Exercise instructions:
All lines from the one containing "(342, 159) = (95, 365): red" to the end of the listing below are to be reproduced exactly, and no others.

Source data:
------------------------

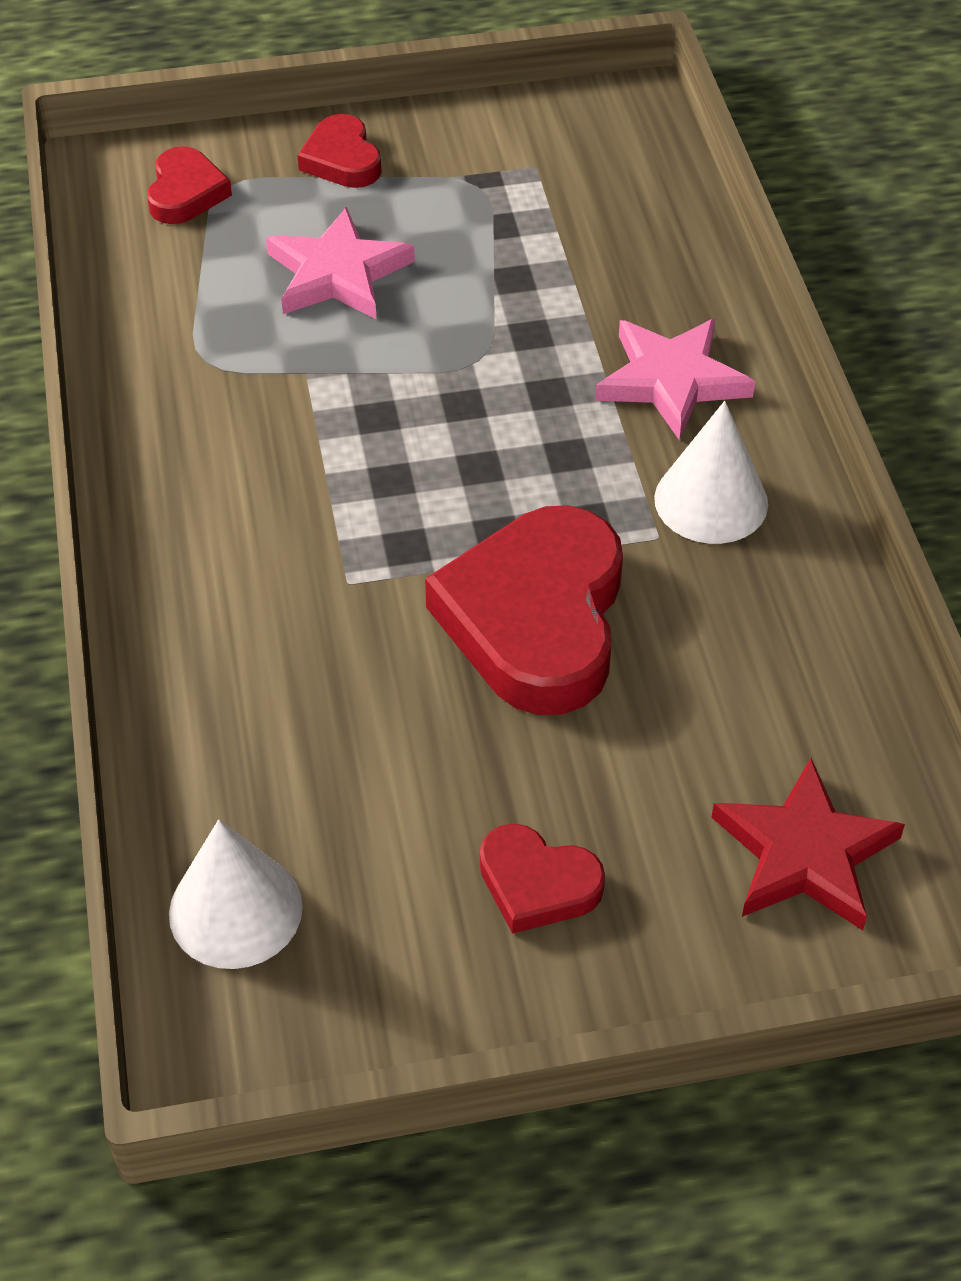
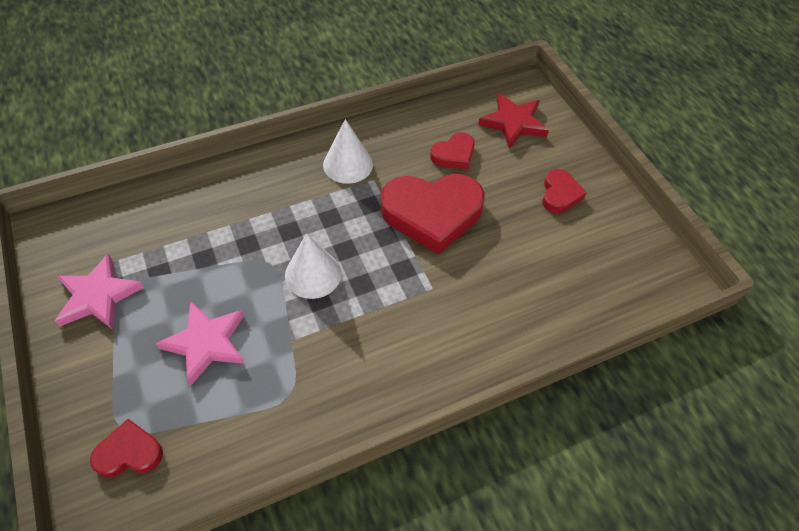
camera: 105 degrees left, 5 degrees up
(235, 909) = (617, 289): white cone -> white cone (313, 274)
(342, 159) = (95, 365): red heart -> red heart (454, 154)
(672, 381) = (274, 185): pink star -> pink star (98, 296)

------------------------

Solution to the exercise:
(342, 159) = (95, 365): red heart -> red heart (454, 154)
(672, 381) = (274, 185): pink star -> pink star (98, 296)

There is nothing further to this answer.